Would you give the listing again exactly as written, minus its pictures?

--- Dataset excerpt Enclosed Below ---

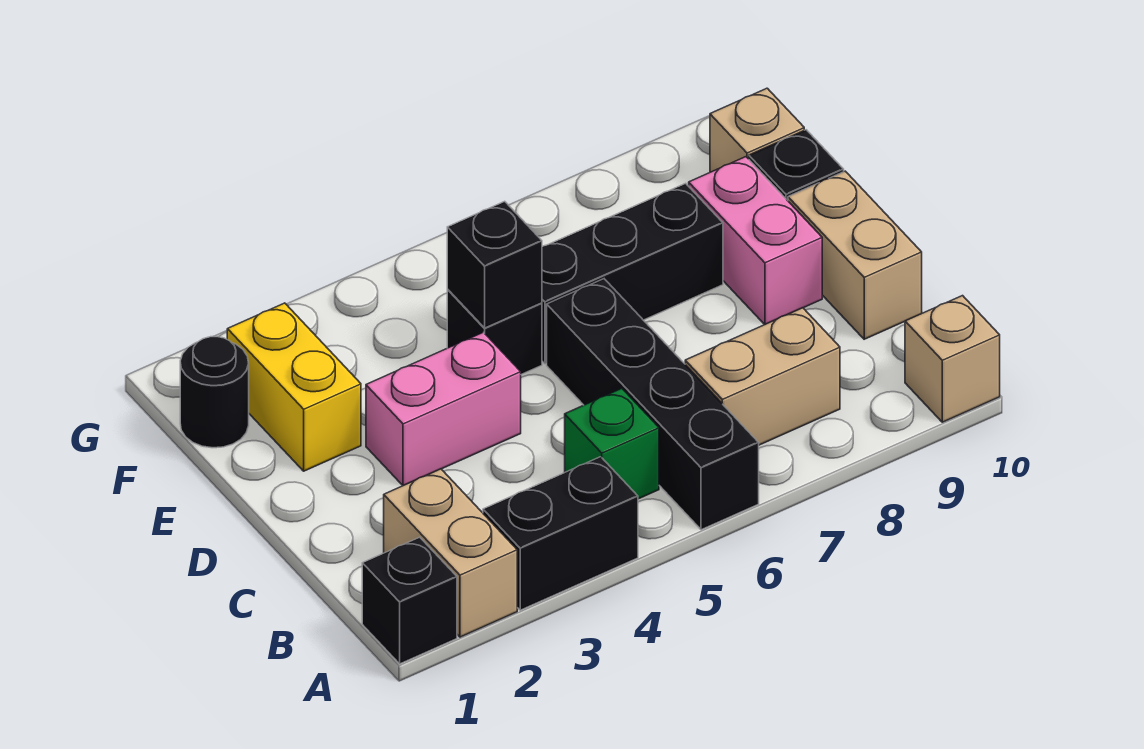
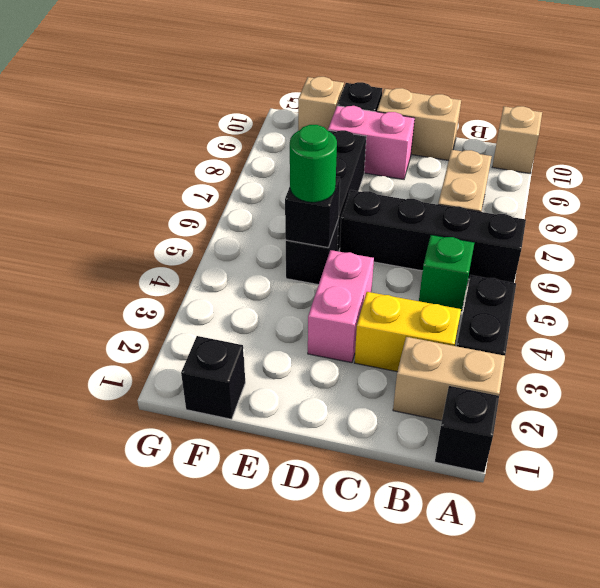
yellow brick E2:F2 level 1 -> yellow brick B3:C3 level 1
none -> green round brick E5 level 3
black round brick F1 level 1 -> black brick F1 level 1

--- End of Enclosed Dataset excerpt ---

Exercise solution:
yellow brick E2:F2 level 1 -> yellow brick B3:C3 level 1
none -> green round brick E5 level 3
black round brick F1 level 1 -> black brick F1 level 1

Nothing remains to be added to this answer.